Brief
Output the listing below verbatim, but drop the images.

[Records for the task]

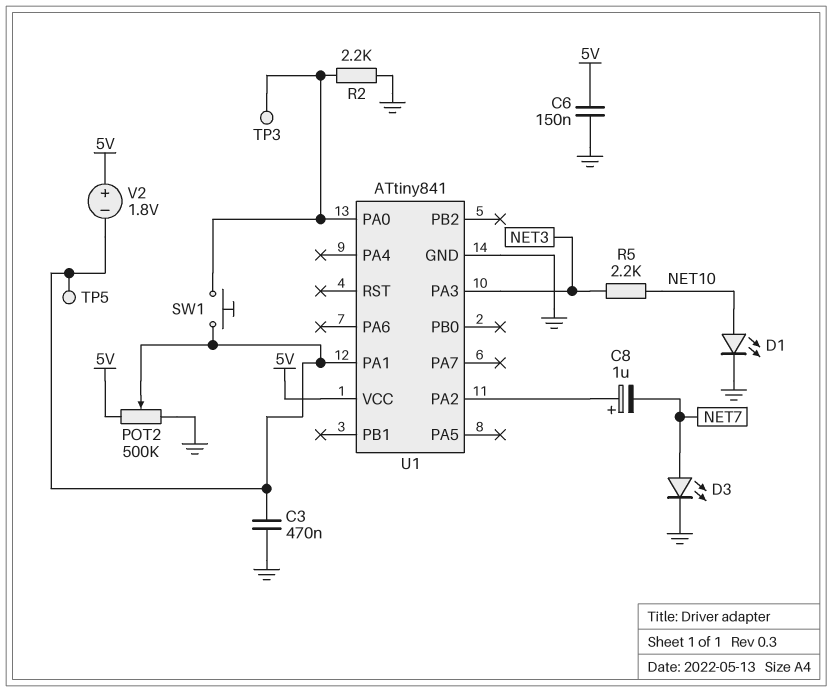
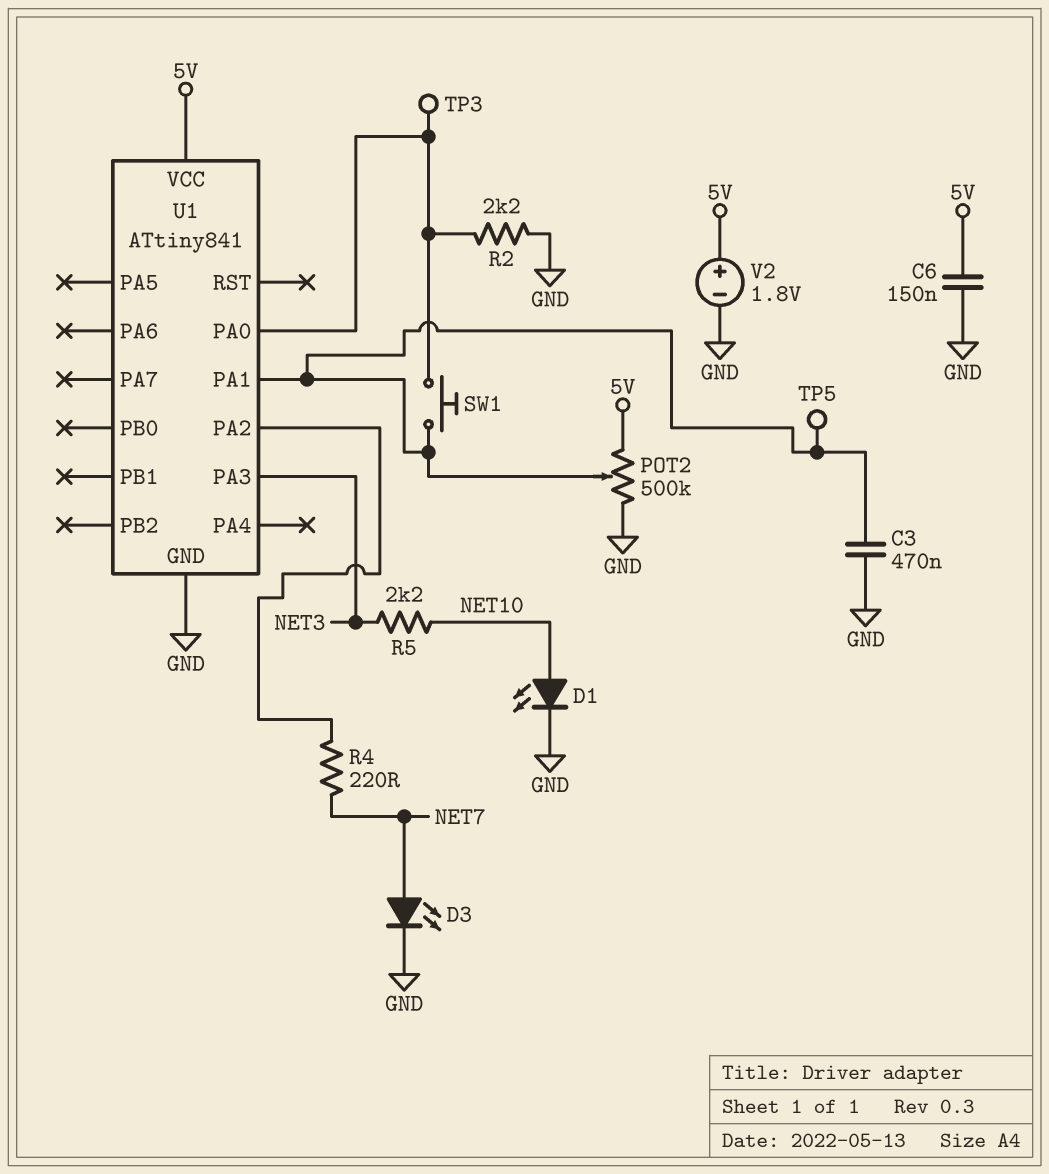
C8: 1uF (plus U1/PA2, minus NET7) -> none
R4: none -> 220 (NET7, U1/PA2)
V2: 1.8V (plus 5V, minus U1/PA1) -> 1.8V (plus 5V, minus GND)

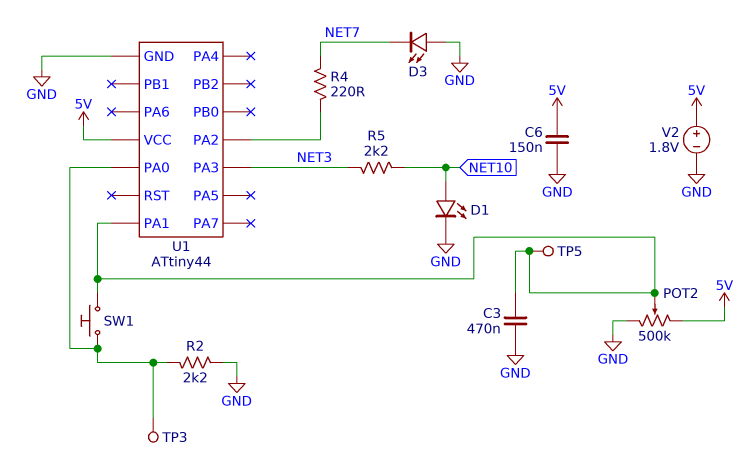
D3: LED (A NET7, K GND) -> LED (A GND, K NET7)
U1: ATtiny841 -> ATtiny44

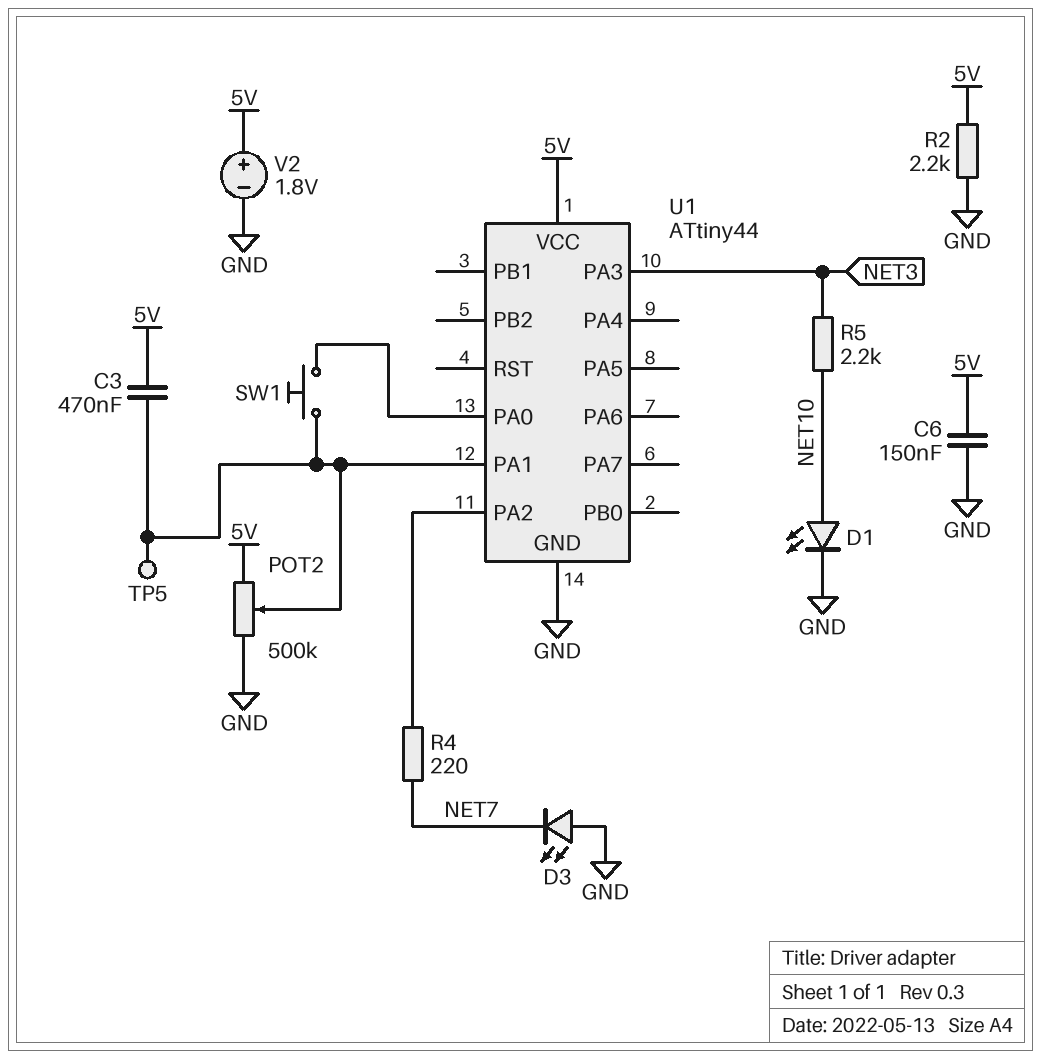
C3: 470nF (GND, U1/PA1) -> 470nF (5V, U1/PA1)
R2: 2.2k (GND, U1/PA0) -> 2.2k (5V, GND)
TP3: test point (U1/PA0) -> none

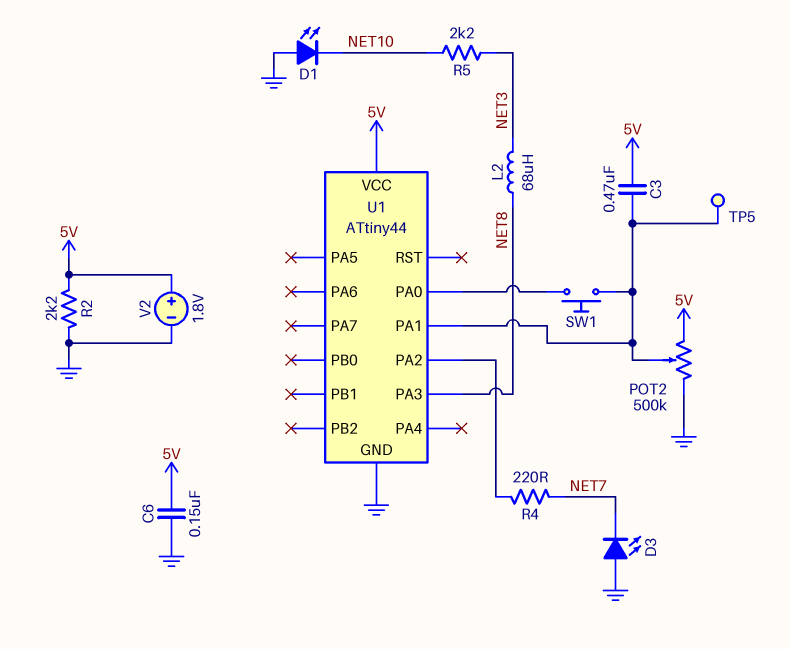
D1: LED (A NET10, K GND) -> LED (A GND, K NET10)
L2: none -> 68uH (NET3, NET8)
U1 pin PA3: NET3 -> NET8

[/Records for the task]

Task output
C8: 1uF (plus U1/PA2, minus NET7) -> none
R4: none -> 220 (NET7, U1/PA2)
V2: 1.8V (plus 5V, minus U1/PA1) -> 1.8V (plus 5V, minus GND)

D3: LED (A NET7, K GND) -> LED (A GND, K NET7)
U1: ATtiny841 -> ATtiny44

C3: 470nF (GND, U1/PA1) -> 470nF (5V, U1/PA1)
R2: 2.2k (GND, U1/PA0) -> 2.2k (5V, GND)
TP3: test point (U1/PA0) -> none

D1: LED (A NET10, K GND) -> LED (A GND, K NET10)
L2: none -> 68uH (NET3, NET8)
U1 pin PA3: NET3 -> NET8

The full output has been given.